In the records below, find each line with the word "yellow" and copy it.

| THE RECORDS |
***

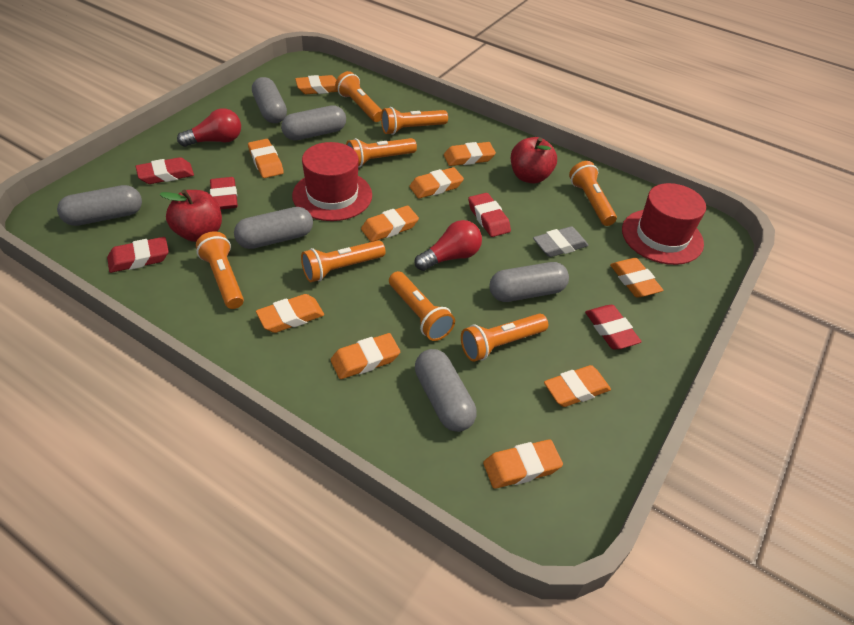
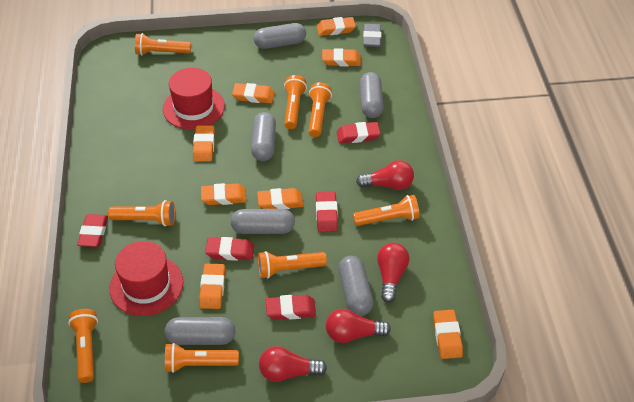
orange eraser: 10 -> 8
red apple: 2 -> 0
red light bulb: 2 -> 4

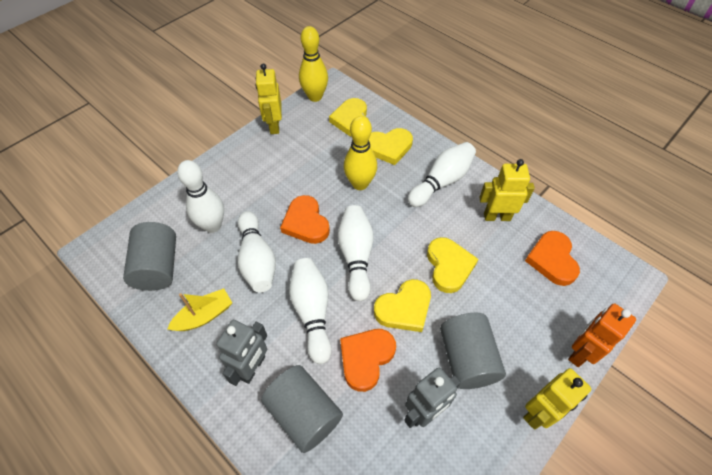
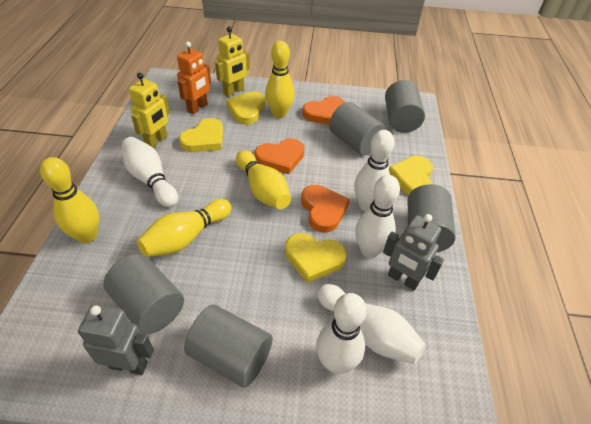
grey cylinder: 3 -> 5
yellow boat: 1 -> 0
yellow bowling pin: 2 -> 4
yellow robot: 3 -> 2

***

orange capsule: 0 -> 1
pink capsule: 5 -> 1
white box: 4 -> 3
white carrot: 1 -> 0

***

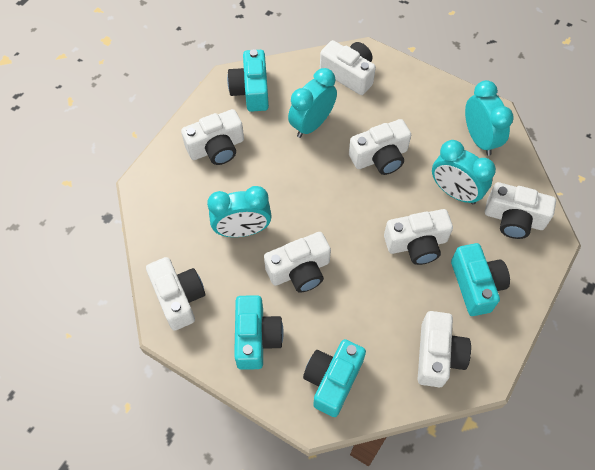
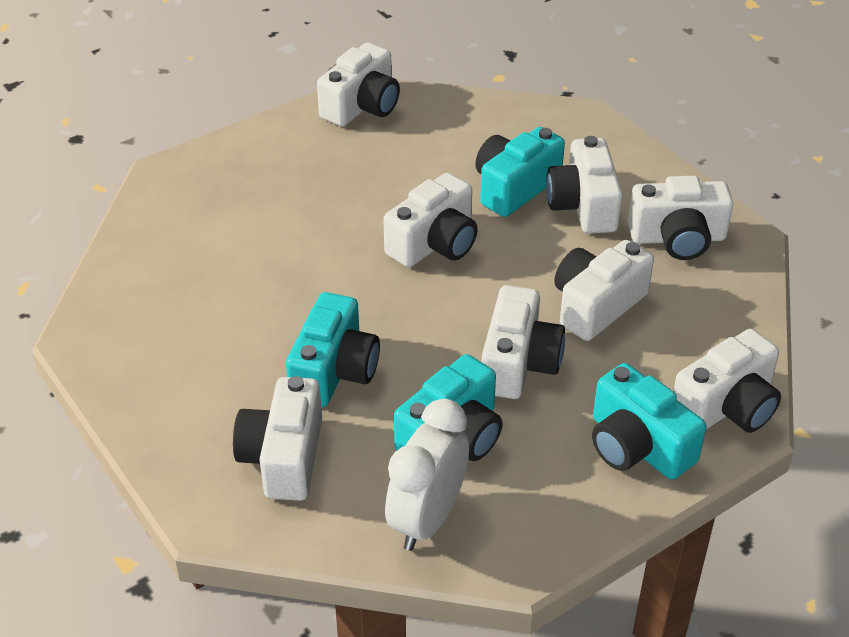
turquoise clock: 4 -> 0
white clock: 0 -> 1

***

| ANSWER |
yellow boat: 1 -> 0
yellow bowling pin: 2 -> 4
yellow robot: 3 -> 2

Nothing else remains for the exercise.